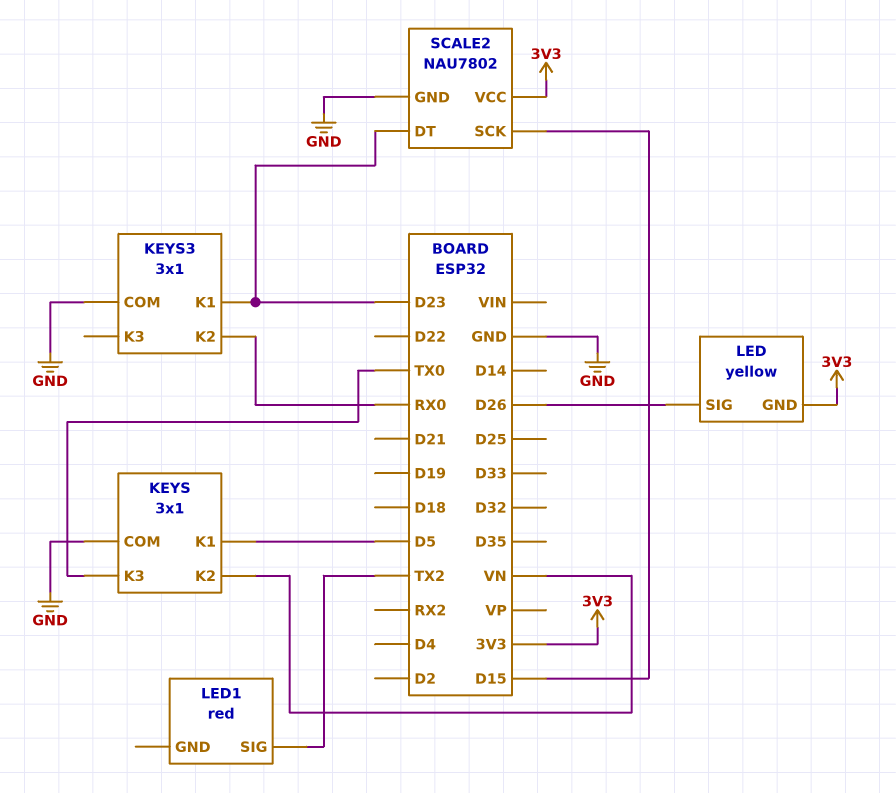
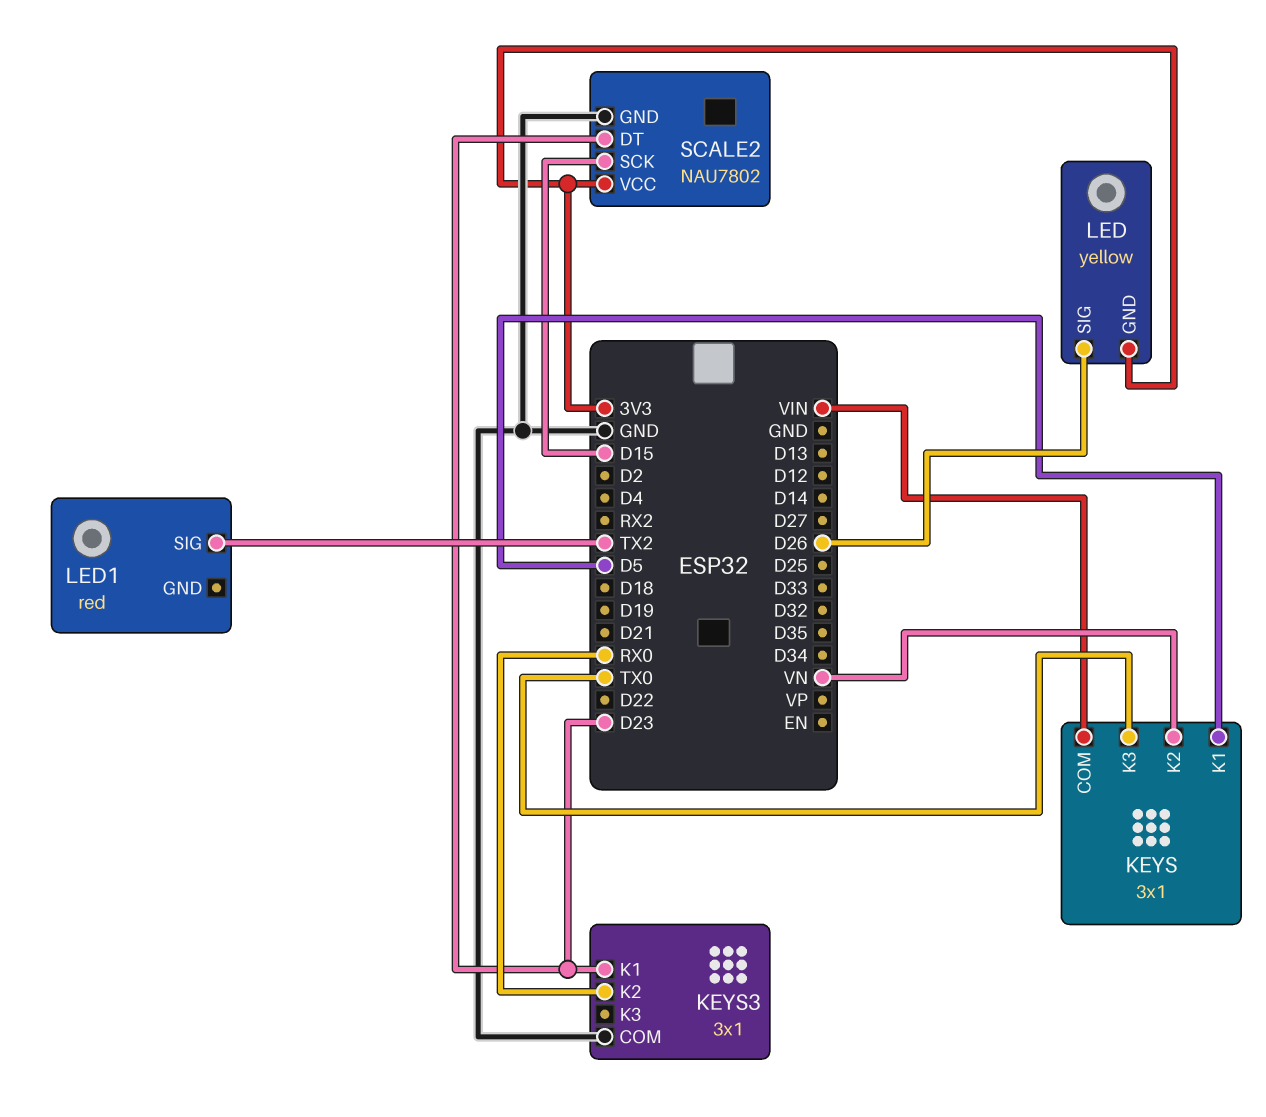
KEYS pin COM: GND -> VIN

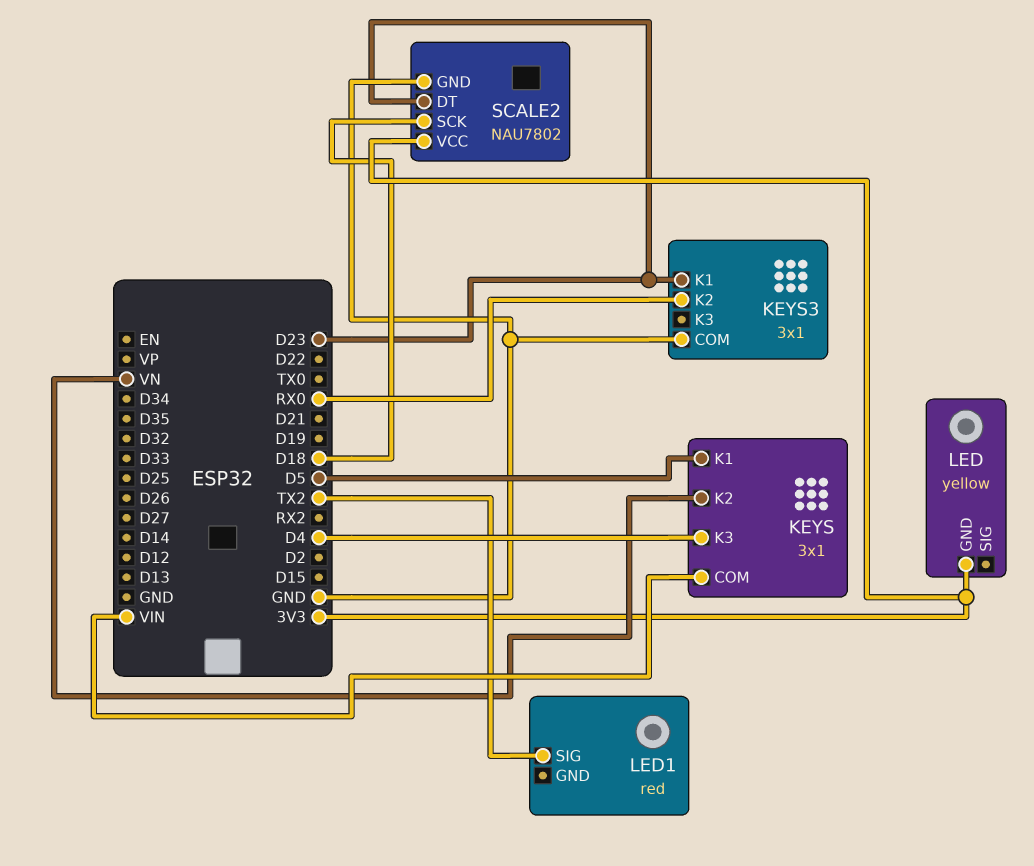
KEYS pin K3: TX0 -> D4
LED pin SIG: D26 -> none
SCALE2 pin SCK: D15 -> D18

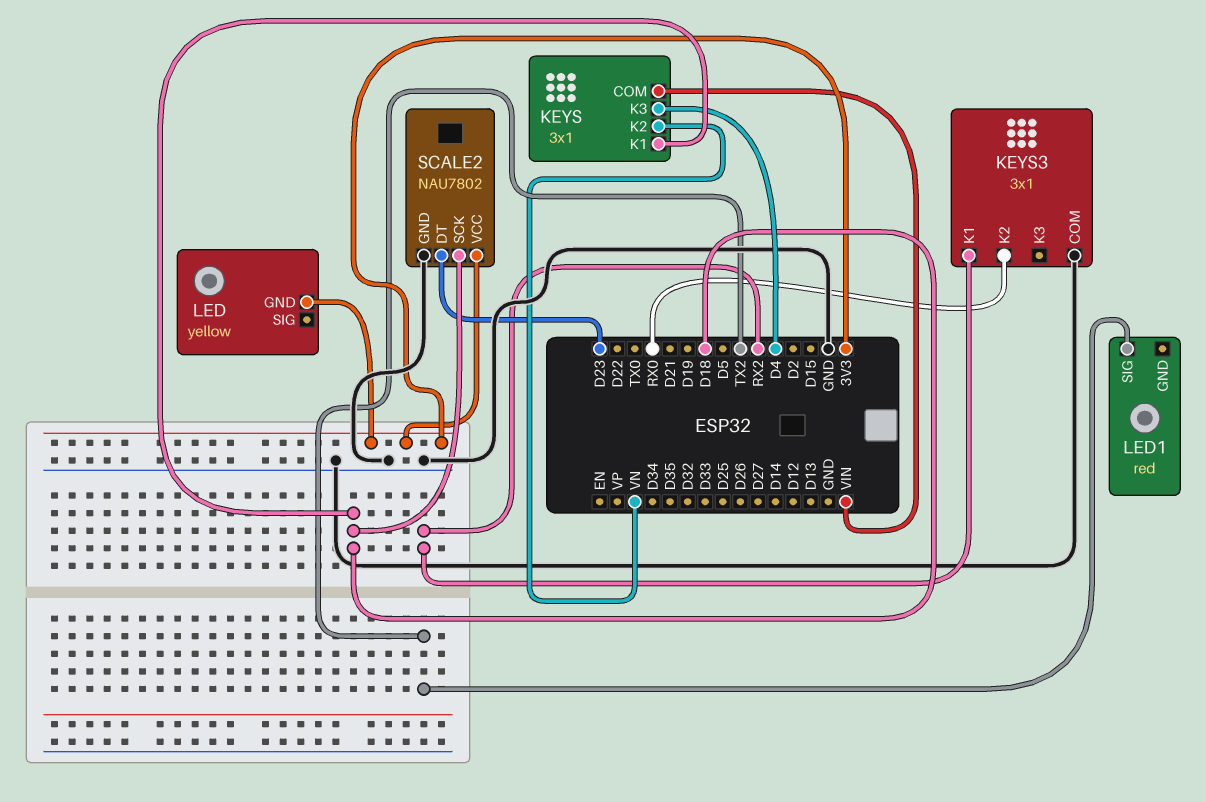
KEYS pin K1: D5 -> D18
KEYS3 pin K1: D23 -> RX2

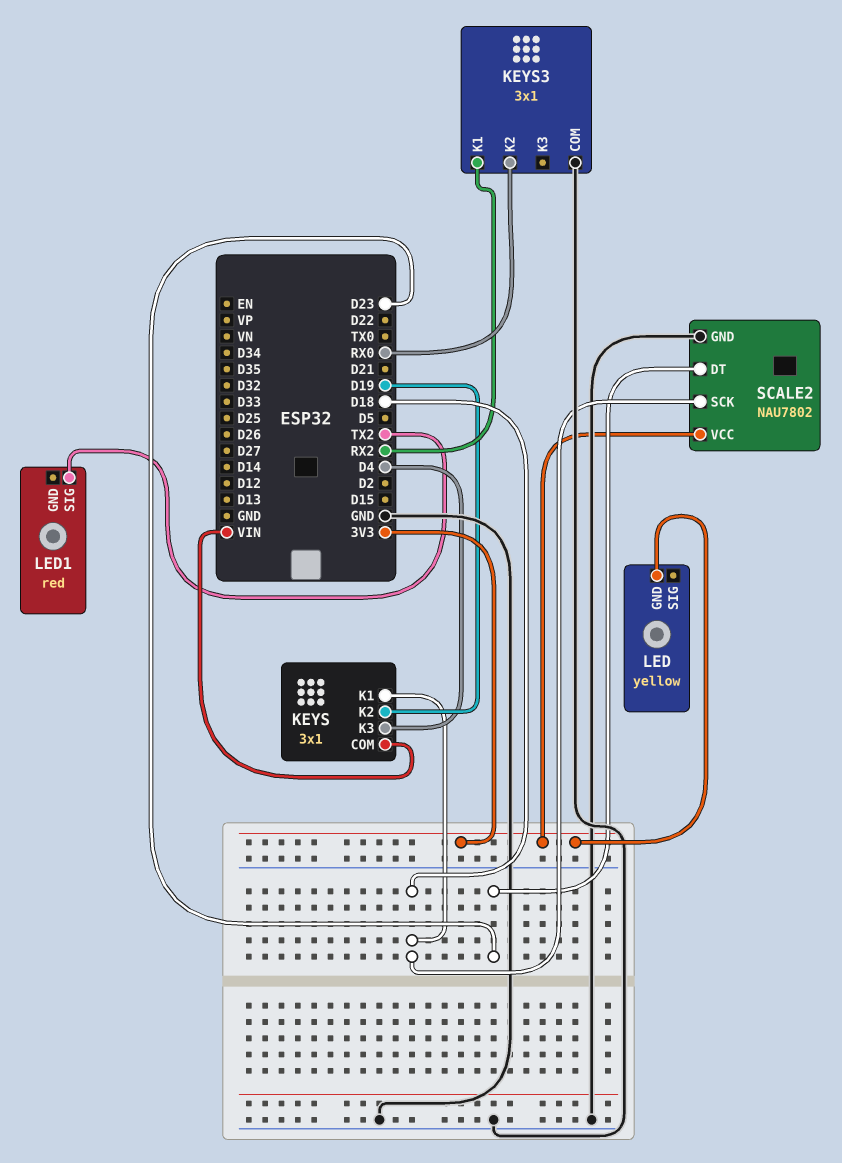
KEYS pin K2: VN -> D19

What the task asks:
Give back every record exactly, dropping its pictures.

Your response:
KEYS pin COM: GND -> VIN

KEYS pin K3: TX0 -> D4
LED pin SIG: D26 -> none
SCALE2 pin SCK: D15 -> D18

KEYS pin K1: D5 -> D18
KEYS3 pin K1: D23 -> RX2

KEYS pin K2: VN -> D19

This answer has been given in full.